Directions for this task: Take the records underneath and set them down exactly.

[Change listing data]
[Start of Attachment]

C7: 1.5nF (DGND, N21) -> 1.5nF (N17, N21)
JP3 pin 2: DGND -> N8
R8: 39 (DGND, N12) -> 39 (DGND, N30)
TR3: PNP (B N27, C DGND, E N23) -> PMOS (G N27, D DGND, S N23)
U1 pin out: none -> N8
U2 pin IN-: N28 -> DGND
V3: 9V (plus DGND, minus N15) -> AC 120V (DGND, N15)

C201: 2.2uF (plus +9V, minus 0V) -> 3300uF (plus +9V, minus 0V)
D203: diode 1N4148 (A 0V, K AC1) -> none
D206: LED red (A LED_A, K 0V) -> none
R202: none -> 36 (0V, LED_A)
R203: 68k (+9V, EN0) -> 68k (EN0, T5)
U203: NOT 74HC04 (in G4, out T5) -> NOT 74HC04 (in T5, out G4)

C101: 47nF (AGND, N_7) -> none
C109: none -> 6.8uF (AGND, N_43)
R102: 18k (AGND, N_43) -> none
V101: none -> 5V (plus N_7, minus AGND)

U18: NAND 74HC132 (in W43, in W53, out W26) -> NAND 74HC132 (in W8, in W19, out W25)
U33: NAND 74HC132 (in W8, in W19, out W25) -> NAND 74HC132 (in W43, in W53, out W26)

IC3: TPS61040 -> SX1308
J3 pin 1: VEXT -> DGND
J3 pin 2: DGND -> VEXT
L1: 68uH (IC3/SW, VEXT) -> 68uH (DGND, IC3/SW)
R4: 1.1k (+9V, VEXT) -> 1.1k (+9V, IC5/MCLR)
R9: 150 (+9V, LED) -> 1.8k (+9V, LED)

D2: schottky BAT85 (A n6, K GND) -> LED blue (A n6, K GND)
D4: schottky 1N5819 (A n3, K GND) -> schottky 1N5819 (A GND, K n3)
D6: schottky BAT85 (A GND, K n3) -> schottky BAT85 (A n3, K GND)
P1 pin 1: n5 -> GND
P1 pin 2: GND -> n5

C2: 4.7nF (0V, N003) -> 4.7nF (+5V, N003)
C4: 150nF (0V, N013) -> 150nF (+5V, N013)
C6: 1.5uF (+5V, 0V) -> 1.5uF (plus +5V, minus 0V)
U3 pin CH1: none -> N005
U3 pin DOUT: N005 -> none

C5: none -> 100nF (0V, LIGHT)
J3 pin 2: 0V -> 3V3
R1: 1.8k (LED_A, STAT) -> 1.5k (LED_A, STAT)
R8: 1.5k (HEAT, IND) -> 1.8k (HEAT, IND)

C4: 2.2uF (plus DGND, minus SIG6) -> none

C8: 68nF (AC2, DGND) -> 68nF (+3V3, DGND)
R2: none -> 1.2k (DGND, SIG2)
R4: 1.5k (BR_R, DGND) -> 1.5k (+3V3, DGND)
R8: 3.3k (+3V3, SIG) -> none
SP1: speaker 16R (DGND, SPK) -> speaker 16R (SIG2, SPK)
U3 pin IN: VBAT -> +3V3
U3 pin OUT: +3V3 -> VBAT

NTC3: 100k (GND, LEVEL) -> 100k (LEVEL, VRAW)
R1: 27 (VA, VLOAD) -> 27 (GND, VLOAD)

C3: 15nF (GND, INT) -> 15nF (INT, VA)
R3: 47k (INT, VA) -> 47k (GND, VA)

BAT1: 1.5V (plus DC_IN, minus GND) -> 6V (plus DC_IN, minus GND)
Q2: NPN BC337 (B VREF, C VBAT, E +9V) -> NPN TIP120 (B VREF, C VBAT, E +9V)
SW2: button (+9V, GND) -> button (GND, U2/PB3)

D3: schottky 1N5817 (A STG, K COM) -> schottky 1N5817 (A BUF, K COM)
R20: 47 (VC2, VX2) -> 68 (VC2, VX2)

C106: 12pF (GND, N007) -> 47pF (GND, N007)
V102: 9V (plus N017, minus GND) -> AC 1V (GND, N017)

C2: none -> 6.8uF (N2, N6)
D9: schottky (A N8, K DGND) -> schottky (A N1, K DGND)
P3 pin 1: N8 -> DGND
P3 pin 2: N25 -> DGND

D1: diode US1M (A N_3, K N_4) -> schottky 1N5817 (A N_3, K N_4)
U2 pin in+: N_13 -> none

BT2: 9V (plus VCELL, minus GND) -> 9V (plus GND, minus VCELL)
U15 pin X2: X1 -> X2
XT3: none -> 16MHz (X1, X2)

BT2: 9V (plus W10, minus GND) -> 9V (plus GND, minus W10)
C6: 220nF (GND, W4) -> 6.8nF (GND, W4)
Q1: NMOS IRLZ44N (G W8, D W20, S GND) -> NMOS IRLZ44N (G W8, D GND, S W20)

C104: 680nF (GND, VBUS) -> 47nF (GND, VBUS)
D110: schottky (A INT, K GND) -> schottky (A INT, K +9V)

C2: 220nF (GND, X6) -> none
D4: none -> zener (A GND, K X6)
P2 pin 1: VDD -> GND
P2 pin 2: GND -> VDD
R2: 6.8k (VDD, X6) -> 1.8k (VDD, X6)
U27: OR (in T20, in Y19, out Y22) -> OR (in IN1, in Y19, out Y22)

[End of Attachment]

Exercise result:
C7: 1.5nF (DGND, N21) -> 1.5nF (N17, N21)
JP3 pin 2: DGND -> N8
R8: 39 (DGND, N12) -> 39 (DGND, N30)
TR3: PNP (B N27, C DGND, E N23) -> PMOS (G N27, D DGND, S N23)
U1 pin out: none -> N8
U2 pin IN-: N28 -> DGND
V3: 9V (plus DGND, minus N15) -> AC 120V (DGND, N15)

C201: 2.2uF (plus +9V, minus 0V) -> 3300uF (plus +9V, minus 0V)
D203: diode 1N4148 (A 0V, K AC1) -> none
D206: LED red (A LED_A, K 0V) -> none
R202: none -> 36 (0V, LED_A)
R203: 68k (+9V, EN0) -> 68k (EN0, T5)
U203: NOT 74HC04 (in G4, out T5) -> NOT 74HC04 (in T5, out G4)

C101: 47nF (AGND, N_7) -> none
C109: none -> 6.8uF (AGND, N_43)
R102: 18k (AGND, N_43) -> none
V101: none -> 5V (plus N_7, minus AGND)

U18: NAND 74HC132 (in W43, in W53, out W26) -> NAND 74HC132 (in W8, in W19, out W25)
U33: NAND 74HC132 (in W8, in W19, out W25) -> NAND 74HC132 (in W43, in W53, out W26)

IC3: TPS61040 -> SX1308
J3 pin 1: VEXT -> DGND
J3 pin 2: DGND -> VEXT
L1: 68uH (IC3/SW, VEXT) -> 68uH (DGND, IC3/SW)
R4: 1.1k (+9V, VEXT) -> 1.1k (+9V, IC5/MCLR)
R9: 150 (+9V, LED) -> 1.8k (+9V, LED)

D2: schottky BAT85 (A n6, K GND) -> LED blue (A n6, K GND)
D4: schottky 1N5819 (A n3, K GND) -> schottky 1N5819 (A GND, K n3)
D6: schottky BAT85 (A GND, K n3) -> schottky BAT85 (A n3, K GND)
P1 pin 1: n5 -> GND
P1 pin 2: GND -> n5

C2: 4.7nF (0V, N003) -> 4.7nF (+5V, N003)
C4: 150nF (0V, N013) -> 150nF (+5V, N013)
C6: 1.5uF (+5V, 0V) -> 1.5uF (plus +5V, minus 0V)
U3 pin CH1: none -> N005
U3 pin DOUT: N005 -> none

C5: none -> 100nF (0V, LIGHT)
J3 pin 2: 0V -> 3V3
R1: 1.8k (LED_A, STAT) -> 1.5k (LED_A, STAT)
R8: 1.5k (HEAT, IND) -> 1.8k (HEAT, IND)

C4: 2.2uF (plus DGND, minus SIG6) -> none

C8: 68nF (AC2, DGND) -> 68nF (+3V3, DGND)
R2: none -> 1.2k (DGND, SIG2)
R4: 1.5k (BR_R, DGND) -> 1.5k (+3V3, DGND)
R8: 3.3k (+3V3, SIG) -> none
SP1: speaker 16R (DGND, SPK) -> speaker 16R (SIG2, SPK)
U3 pin IN: VBAT -> +3V3
U3 pin OUT: +3V3 -> VBAT

NTC3: 100k (GND, LEVEL) -> 100k (LEVEL, VRAW)
R1: 27 (VA, VLOAD) -> 27 (GND, VLOAD)

C3: 15nF (GND, INT) -> 15nF (INT, VA)
R3: 47k (INT, VA) -> 47k (GND, VA)

BAT1: 1.5V (plus DC_IN, minus GND) -> 6V (plus DC_IN, minus GND)
Q2: NPN BC337 (B VREF, C VBAT, E +9V) -> NPN TIP120 (B VREF, C VBAT, E +9V)
SW2: button (+9V, GND) -> button (GND, U2/PB3)

D3: schottky 1N5817 (A STG, K COM) -> schottky 1N5817 (A BUF, K COM)
R20: 47 (VC2, VX2) -> 68 (VC2, VX2)

C106: 12pF (GND, N007) -> 47pF (GND, N007)
V102: 9V (plus N017, minus GND) -> AC 1V (GND, N017)

C2: none -> 6.8uF (N2, N6)
D9: schottky (A N8, K DGND) -> schottky (A N1, K DGND)
P3 pin 1: N8 -> DGND
P3 pin 2: N25 -> DGND

D1: diode US1M (A N_3, K N_4) -> schottky 1N5817 (A N_3, K N_4)
U2 pin in+: N_13 -> none

BT2: 9V (plus VCELL, minus GND) -> 9V (plus GND, minus VCELL)
U15 pin X2: X1 -> X2
XT3: none -> 16MHz (X1, X2)

BT2: 9V (plus W10, minus GND) -> 9V (plus GND, minus W10)
C6: 220nF (GND, W4) -> 6.8nF (GND, W4)
Q1: NMOS IRLZ44N (G W8, D W20, S GND) -> NMOS IRLZ44N (G W8, D GND, S W20)

C104: 680nF (GND, VBUS) -> 47nF (GND, VBUS)
D110: schottky (A INT, K GND) -> schottky (A INT, K +9V)

C2: 220nF (GND, X6) -> none
D4: none -> zener (A GND, K X6)
P2 pin 1: VDD -> GND
P2 pin 2: GND -> VDD
R2: 6.8k (VDD, X6) -> 1.8k (VDD, X6)
U27: OR (in T20, in Y19, out Y22) -> OR (in IN1, in Y19, out Y22)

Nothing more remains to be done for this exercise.